**Action item**
Write out each line of the records that has "turquoise" in it.

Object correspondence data
######
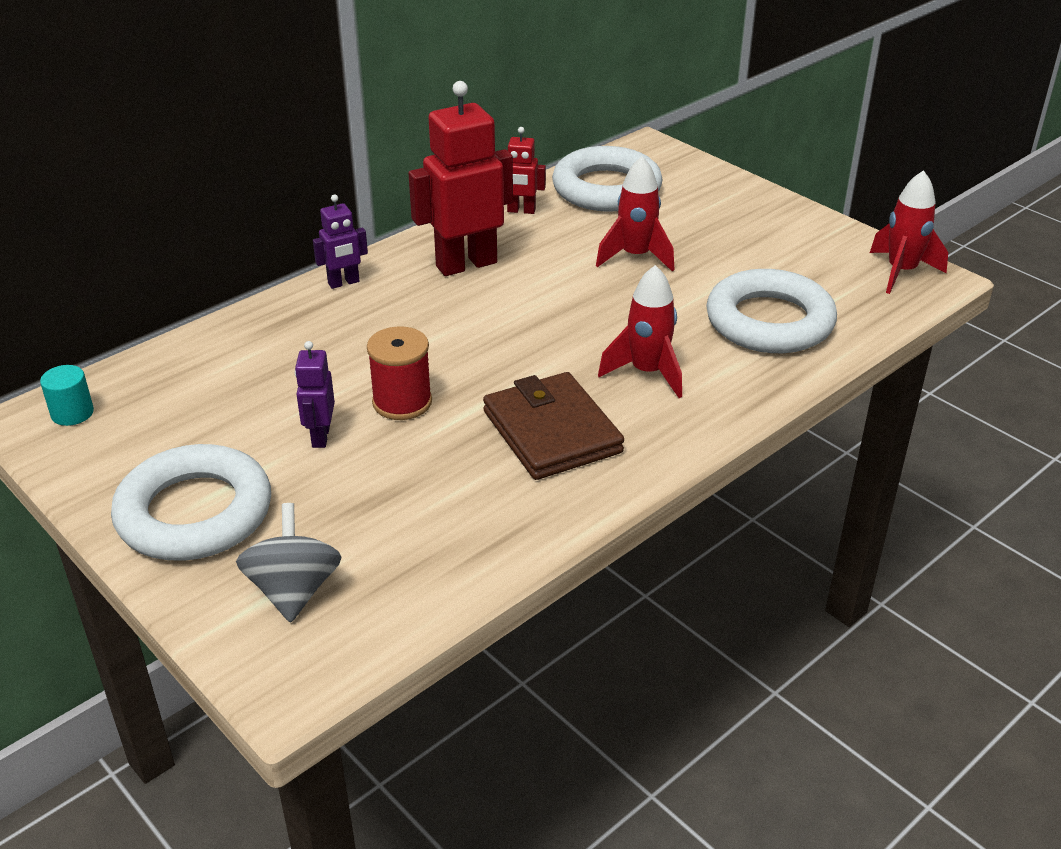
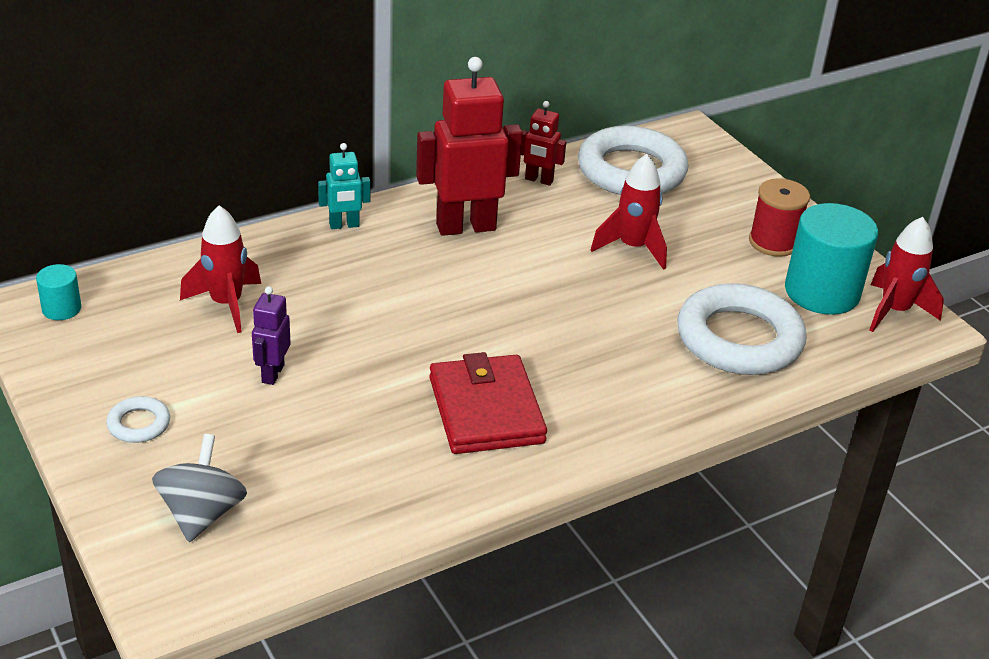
camera: 10 degrees right, 0 degrees up
(194, 513) = (139, 424): white ring -> white ring, size x0.44
(344, 283) = (344, 225): purple robot -> turquoise robot
(402, 402) = (358, 354): red spool -> red spool (773, 242)
(551, 432) = (486, 410): brown wallet -> red wallet
(647, 373) = (598, 369): red rocket -> red rocket (226, 304)
(828, 266) = (822, 292): none -> turquoise cylinder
######
**Answer to the exercise**
(344, 283) = (344, 225): purple robot -> turquoise robot
(828, 266) = (822, 292): none -> turquoise cylinder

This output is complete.